### REQUIRED WORK
Transcribe the records below. Leave nothing out and change nothing.

### RECORDED INFORMATION

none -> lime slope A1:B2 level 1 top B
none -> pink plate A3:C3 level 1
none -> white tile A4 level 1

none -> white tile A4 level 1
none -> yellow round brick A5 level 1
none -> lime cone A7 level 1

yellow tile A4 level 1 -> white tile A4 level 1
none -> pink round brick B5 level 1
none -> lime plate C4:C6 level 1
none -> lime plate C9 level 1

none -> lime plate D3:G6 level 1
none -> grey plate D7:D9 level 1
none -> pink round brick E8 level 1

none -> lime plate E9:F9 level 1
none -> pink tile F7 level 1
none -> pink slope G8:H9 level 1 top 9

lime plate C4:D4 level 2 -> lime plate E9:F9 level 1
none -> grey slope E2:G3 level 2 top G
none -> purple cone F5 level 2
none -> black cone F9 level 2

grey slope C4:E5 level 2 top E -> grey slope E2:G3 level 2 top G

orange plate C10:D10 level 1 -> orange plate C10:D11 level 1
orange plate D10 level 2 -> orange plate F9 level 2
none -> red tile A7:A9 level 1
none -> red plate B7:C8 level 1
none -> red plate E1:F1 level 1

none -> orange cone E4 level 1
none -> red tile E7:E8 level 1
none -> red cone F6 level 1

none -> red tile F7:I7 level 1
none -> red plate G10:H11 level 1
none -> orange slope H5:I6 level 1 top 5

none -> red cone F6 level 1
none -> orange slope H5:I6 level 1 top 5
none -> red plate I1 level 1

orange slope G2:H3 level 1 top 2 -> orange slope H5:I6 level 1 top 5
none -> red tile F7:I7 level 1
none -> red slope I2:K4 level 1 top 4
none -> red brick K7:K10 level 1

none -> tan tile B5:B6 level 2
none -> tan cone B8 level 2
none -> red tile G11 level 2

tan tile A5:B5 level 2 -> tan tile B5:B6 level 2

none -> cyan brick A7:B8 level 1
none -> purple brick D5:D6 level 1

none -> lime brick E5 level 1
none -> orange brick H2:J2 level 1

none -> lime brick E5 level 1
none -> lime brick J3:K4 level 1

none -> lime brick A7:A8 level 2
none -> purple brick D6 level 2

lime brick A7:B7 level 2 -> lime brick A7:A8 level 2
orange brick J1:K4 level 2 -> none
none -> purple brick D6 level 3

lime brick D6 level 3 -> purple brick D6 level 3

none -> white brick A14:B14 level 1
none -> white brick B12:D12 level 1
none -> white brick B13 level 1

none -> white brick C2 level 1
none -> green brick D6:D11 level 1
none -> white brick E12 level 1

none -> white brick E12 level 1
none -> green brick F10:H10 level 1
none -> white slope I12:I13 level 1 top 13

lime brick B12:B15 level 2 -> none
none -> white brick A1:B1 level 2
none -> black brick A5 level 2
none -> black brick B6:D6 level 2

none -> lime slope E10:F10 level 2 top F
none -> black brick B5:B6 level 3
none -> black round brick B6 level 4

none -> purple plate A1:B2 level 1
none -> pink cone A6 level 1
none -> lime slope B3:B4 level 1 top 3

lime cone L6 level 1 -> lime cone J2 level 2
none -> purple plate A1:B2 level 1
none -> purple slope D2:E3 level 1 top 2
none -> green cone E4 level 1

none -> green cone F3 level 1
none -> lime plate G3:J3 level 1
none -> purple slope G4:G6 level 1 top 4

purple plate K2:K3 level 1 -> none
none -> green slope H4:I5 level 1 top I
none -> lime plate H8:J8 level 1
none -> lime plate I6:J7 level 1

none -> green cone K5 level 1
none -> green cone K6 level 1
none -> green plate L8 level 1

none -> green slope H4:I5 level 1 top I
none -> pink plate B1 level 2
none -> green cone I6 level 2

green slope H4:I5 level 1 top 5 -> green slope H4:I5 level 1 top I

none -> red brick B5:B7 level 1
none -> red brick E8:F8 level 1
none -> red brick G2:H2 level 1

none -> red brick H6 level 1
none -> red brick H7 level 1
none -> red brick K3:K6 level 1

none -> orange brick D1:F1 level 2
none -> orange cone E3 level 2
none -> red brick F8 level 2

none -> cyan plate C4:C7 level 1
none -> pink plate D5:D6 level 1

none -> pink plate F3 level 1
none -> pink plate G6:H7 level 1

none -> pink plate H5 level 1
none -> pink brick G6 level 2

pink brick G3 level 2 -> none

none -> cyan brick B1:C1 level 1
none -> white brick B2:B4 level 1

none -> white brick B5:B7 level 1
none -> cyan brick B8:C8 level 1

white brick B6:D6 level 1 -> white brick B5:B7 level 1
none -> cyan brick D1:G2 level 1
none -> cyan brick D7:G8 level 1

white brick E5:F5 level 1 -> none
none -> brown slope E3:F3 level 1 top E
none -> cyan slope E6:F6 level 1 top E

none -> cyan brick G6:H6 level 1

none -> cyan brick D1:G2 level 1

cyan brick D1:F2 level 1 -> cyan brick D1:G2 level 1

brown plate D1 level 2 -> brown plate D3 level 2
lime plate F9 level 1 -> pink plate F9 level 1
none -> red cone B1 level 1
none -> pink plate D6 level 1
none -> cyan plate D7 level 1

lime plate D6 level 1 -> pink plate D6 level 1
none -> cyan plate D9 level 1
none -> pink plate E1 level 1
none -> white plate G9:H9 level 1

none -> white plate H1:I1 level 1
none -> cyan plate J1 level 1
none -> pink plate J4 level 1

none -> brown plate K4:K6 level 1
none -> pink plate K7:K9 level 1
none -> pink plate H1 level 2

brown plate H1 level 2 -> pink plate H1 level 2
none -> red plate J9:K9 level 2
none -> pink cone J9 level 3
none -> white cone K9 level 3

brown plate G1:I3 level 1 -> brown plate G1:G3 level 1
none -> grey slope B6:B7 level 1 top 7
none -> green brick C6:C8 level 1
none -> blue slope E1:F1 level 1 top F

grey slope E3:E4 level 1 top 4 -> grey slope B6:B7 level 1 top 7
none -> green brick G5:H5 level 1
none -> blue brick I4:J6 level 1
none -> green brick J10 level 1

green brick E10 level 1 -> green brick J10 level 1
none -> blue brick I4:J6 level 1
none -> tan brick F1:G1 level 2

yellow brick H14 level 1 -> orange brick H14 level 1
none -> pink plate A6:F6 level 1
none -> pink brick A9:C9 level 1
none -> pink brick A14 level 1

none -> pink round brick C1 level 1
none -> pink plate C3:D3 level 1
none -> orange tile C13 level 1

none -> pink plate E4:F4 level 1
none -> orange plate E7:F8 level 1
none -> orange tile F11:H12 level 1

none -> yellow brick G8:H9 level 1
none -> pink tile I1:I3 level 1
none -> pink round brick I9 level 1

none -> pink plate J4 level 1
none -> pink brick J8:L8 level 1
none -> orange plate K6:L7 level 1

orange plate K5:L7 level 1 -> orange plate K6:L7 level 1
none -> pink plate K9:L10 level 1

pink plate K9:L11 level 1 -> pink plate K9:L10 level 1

### EXERCISE SOLUTION
none -> lime slope A1:B2 level 1 top B
none -> pink plate A3:C3 level 1
none -> white tile A4 level 1

none -> white tile A4 level 1
none -> yellow round brick A5 level 1
none -> lime cone A7 level 1

yellow tile A4 level 1 -> white tile A4 level 1
none -> pink round brick B5 level 1
none -> lime plate C4:C6 level 1
none -> lime plate C9 level 1

none -> lime plate D3:G6 level 1
none -> grey plate D7:D9 level 1
none -> pink round brick E8 level 1

none -> lime plate E9:F9 level 1
none -> pink tile F7 level 1
none -> pink slope G8:H9 level 1 top 9

lime plate C4:D4 level 2 -> lime plate E9:F9 level 1
none -> grey slope E2:G3 level 2 top G
none -> purple cone F5 level 2
none -> black cone F9 level 2

grey slope C4:E5 level 2 top E -> grey slope E2:G3 level 2 top G

orange plate C10:D10 level 1 -> orange plate C10:D11 level 1
orange plate D10 level 2 -> orange plate F9 level 2
none -> red tile A7:A9 level 1
none -> red plate B7:C8 level 1
none -> red plate E1:F1 level 1

none -> orange cone E4 level 1
none -> red tile E7:E8 level 1
none -> red cone F6 level 1

none -> red tile F7:I7 level 1
none -> red plate G10:H11 level 1
none -> orange slope H5:I6 level 1 top 5

none -> red cone F6 level 1
none -> orange slope H5:I6 level 1 top 5
none -> red plate I1 level 1

orange slope G2:H3 level 1 top 2 -> orange slope H5:I6 level 1 top 5
none -> red tile F7:I7 level 1
none -> red slope I2:K4 level 1 top 4
none -> red brick K7:K10 level 1

none -> tan tile B5:B6 level 2
none -> tan cone B8 level 2
none -> red tile G11 level 2

tan tile A5:B5 level 2 -> tan tile B5:B6 level 2

none -> cyan brick A7:B8 level 1
none -> purple brick D5:D6 level 1

none -> lime brick E5 level 1
none -> orange brick H2:J2 level 1

none -> lime brick E5 level 1
none -> lime brick J3:K4 level 1

none -> lime brick A7:A8 level 2
none -> purple brick D6 level 2

lime brick A7:B7 level 2 -> lime brick A7:A8 level 2
orange brick J1:K4 level 2 -> none
none -> purple brick D6 level 3

lime brick D6 level 3 -> purple brick D6 level 3

none -> white brick A14:B14 level 1
none -> white brick B12:D12 level 1
none -> white brick B13 level 1

none -> white brick C2 level 1
none -> green brick D6:D11 level 1
none -> white brick E12 level 1

none -> white brick E12 level 1
none -> green brick F10:H10 level 1
none -> white slope I12:I13 level 1 top 13

lime brick B12:B15 level 2 -> none
none -> white brick A1:B1 level 2
none -> black brick A5 level 2
none -> black brick B6:D6 level 2

none -> lime slope E10:F10 level 2 top F
none -> black brick B5:B6 level 3
none -> black round brick B6 level 4

none -> purple plate A1:B2 level 1
none -> pink cone A6 level 1
none -> lime slope B3:B4 level 1 top 3

lime cone L6 level 1 -> lime cone J2 level 2
none -> purple plate A1:B2 level 1
none -> purple slope D2:E3 level 1 top 2
none -> green cone E4 level 1

none -> green cone F3 level 1
none -> lime plate G3:J3 level 1
none -> purple slope G4:G6 level 1 top 4

purple plate K2:K3 level 1 -> none
none -> green slope H4:I5 level 1 top I
none -> lime plate H8:J8 level 1
none -> lime plate I6:J7 level 1

none -> green cone K5 level 1
none -> green cone K6 level 1
none -> green plate L8 level 1

none -> green slope H4:I5 level 1 top I
none -> pink plate B1 level 2
none -> green cone I6 level 2

green slope H4:I5 level 1 top 5 -> green slope H4:I5 level 1 top I

none -> red brick B5:B7 level 1
none -> red brick E8:F8 level 1
none -> red brick G2:H2 level 1

none -> red brick H6 level 1
none -> red brick H7 level 1
none -> red brick K3:K6 level 1

none -> orange brick D1:F1 level 2
none -> orange cone E3 level 2
none -> red brick F8 level 2

none -> cyan plate C4:C7 level 1
none -> pink plate D5:D6 level 1

none -> pink plate F3 level 1
none -> pink plate G6:H7 level 1

none -> pink plate H5 level 1
none -> pink brick G6 level 2

pink brick G3 level 2 -> none

none -> cyan brick B1:C1 level 1
none -> white brick B2:B4 level 1

none -> white brick B5:B7 level 1
none -> cyan brick B8:C8 level 1

white brick B6:D6 level 1 -> white brick B5:B7 level 1
none -> cyan brick D1:G2 level 1
none -> cyan brick D7:G8 level 1

white brick E5:F5 level 1 -> none
none -> brown slope E3:F3 level 1 top E
none -> cyan slope E6:F6 level 1 top E

none -> cyan brick G6:H6 level 1

none -> cyan brick D1:G2 level 1

cyan brick D1:F2 level 1 -> cyan brick D1:G2 level 1

brown plate D1 level 2 -> brown plate D3 level 2
lime plate F9 level 1 -> pink plate F9 level 1
none -> red cone B1 level 1
none -> pink plate D6 level 1
none -> cyan plate D7 level 1

lime plate D6 level 1 -> pink plate D6 level 1
none -> cyan plate D9 level 1
none -> pink plate E1 level 1
none -> white plate G9:H9 level 1

none -> white plate H1:I1 level 1
none -> cyan plate J1 level 1
none -> pink plate J4 level 1

none -> brown plate K4:K6 level 1
none -> pink plate K7:K9 level 1
none -> pink plate H1 level 2

brown plate H1 level 2 -> pink plate H1 level 2
none -> red plate J9:K9 level 2
none -> pink cone J9 level 3
none -> white cone K9 level 3

brown plate G1:I3 level 1 -> brown plate G1:G3 level 1
none -> grey slope B6:B7 level 1 top 7
none -> green brick C6:C8 level 1
none -> blue slope E1:F1 level 1 top F

grey slope E3:E4 level 1 top 4 -> grey slope B6:B7 level 1 top 7
none -> green brick G5:H5 level 1
none -> blue brick I4:J6 level 1
none -> green brick J10 level 1

green brick E10 level 1 -> green brick J10 level 1
none -> blue brick I4:J6 level 1
none -> tan brick F1:G1 level 2

yellow brick H14 level 1 -> orange brick H14 level 1
none -> pink plate A6:F6 level 1
none -> pink brick A9:C9 level 1
none -> pink brick A14 level 1

none -> pink round brick C1 level 1
none -> pink plate C3:D3 level 1
none -> orange tile C13 level 1

none -> pink plate E4:F4 level 1
none -> orange plate E7:F8 level 1
none -> orange tile F11:H12 level 1

none -> yellow brick G8:H9 level 1
none -> pink tile I1:I3 level 1
none -> pink round brick I9 level 1

none -> pink plate J4 level 1
none -> pink brick J8:L8 level 1
none -> orange plate K6:L7 level 1

orange plate K5:L7 level 1 -> orange plate K6:L7 level 1
none -> pink plate K9:L10 level 1

pink plate K9:L11 level 1 -> pink plate K9:L10 level 1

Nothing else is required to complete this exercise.